Task -
Go to the line below containing "camera: 110 degrees left, 10 degrees down" and print exactly from there through the line containing "(817, 515) = (447, 149): pink", both included. Print nothing else.

Excerpted records below:

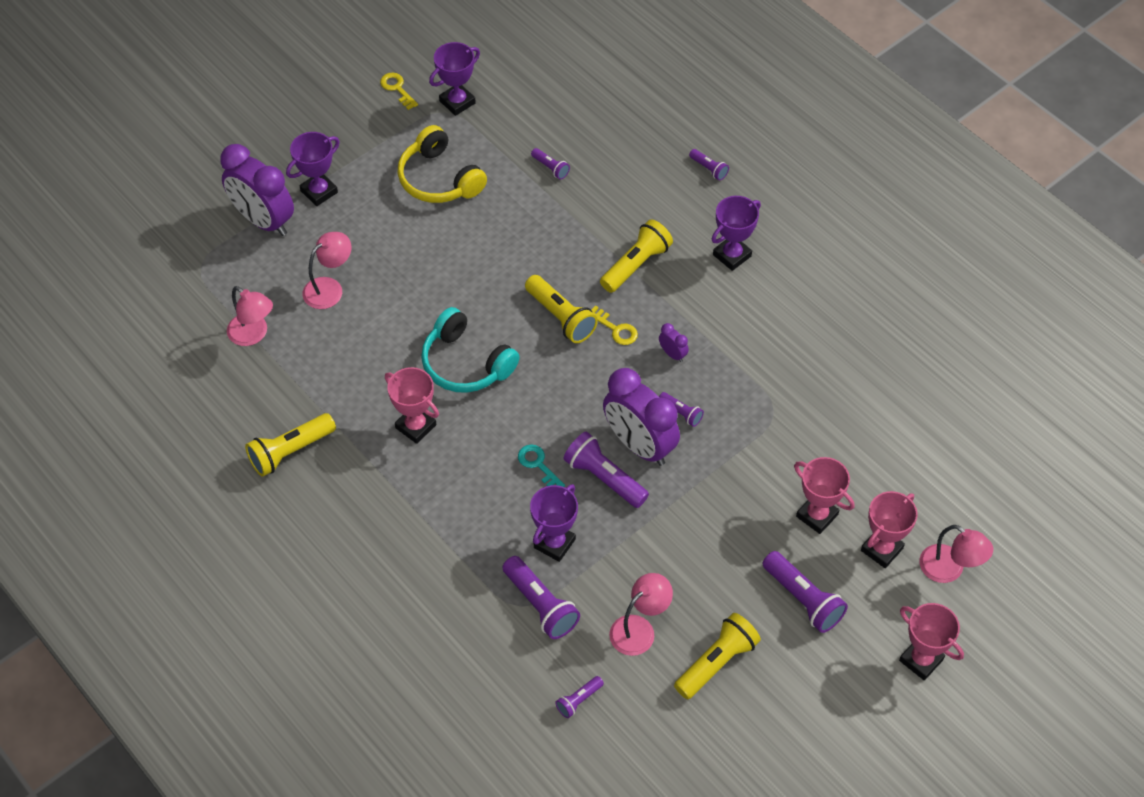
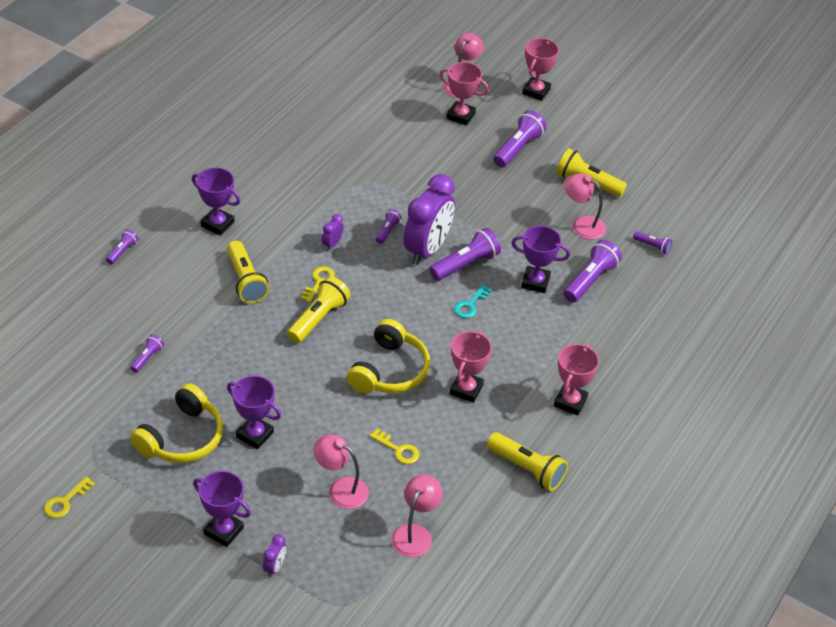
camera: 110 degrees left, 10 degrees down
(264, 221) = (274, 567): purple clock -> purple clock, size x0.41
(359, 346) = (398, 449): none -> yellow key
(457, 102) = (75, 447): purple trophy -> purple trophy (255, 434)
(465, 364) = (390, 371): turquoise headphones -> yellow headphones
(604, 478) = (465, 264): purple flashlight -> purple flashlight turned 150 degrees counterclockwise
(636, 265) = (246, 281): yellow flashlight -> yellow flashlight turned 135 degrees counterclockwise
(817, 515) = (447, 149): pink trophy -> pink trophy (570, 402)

End of Excerpted records.
Excerpted records below:

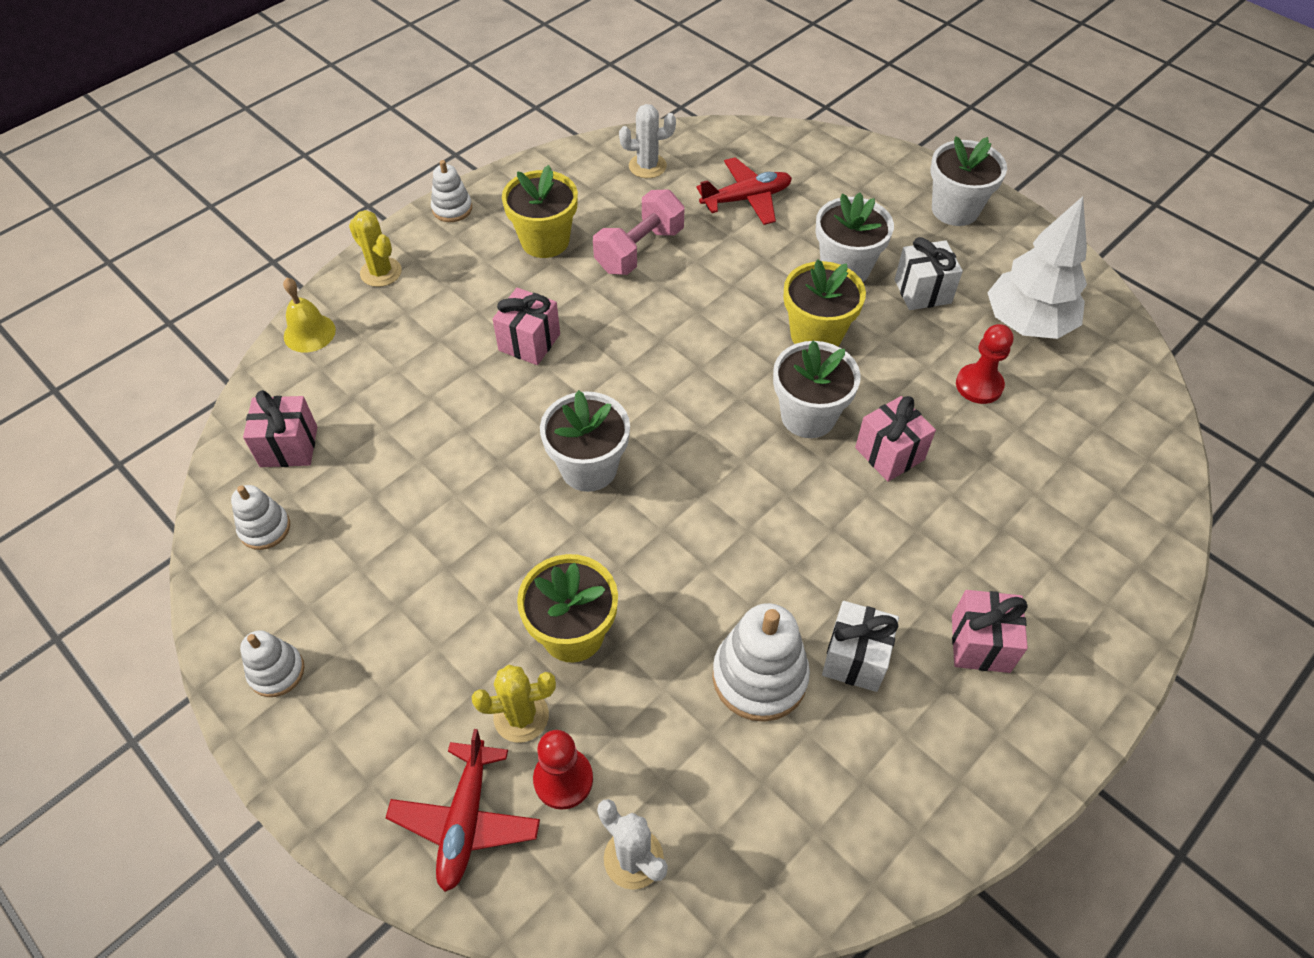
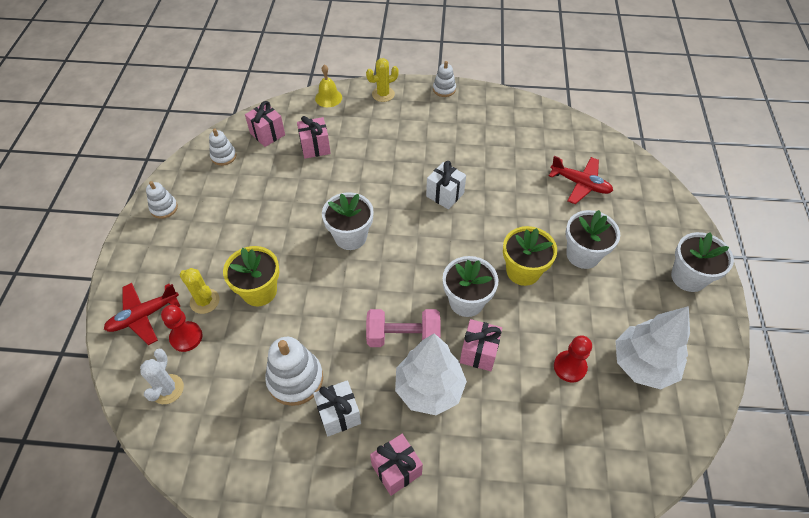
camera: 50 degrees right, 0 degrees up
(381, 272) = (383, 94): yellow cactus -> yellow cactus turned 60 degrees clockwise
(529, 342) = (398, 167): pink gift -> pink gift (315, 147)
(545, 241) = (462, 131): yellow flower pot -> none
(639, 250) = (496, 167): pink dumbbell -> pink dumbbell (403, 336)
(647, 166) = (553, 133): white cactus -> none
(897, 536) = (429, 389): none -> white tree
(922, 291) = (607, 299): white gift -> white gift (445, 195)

End of Excerpted records.

Answer to this task -
camera: 110 degrees left, 10 degrees down
(264, 221) = (274, 567): purple clock -> purple clock, size x0.41
(359, 346) = (398, 449): none -> yellow key
(457, 102) = (75, 447): purple trophy -> purple trophy (255, 434)
(465, 364) = (390, 371): turquoise headphones -> yellow headphones
(604, 478) = (465, 264): purple flashlight -> purple flashlight turned 150 degrees counterclockwise
(636, 265) = (246, 281): yellow flashlight -> yellow flashlight turned 135 degrees counterclockwise
(817, 515) = (447, 149): pink trophy -> pink trophy (570, 402)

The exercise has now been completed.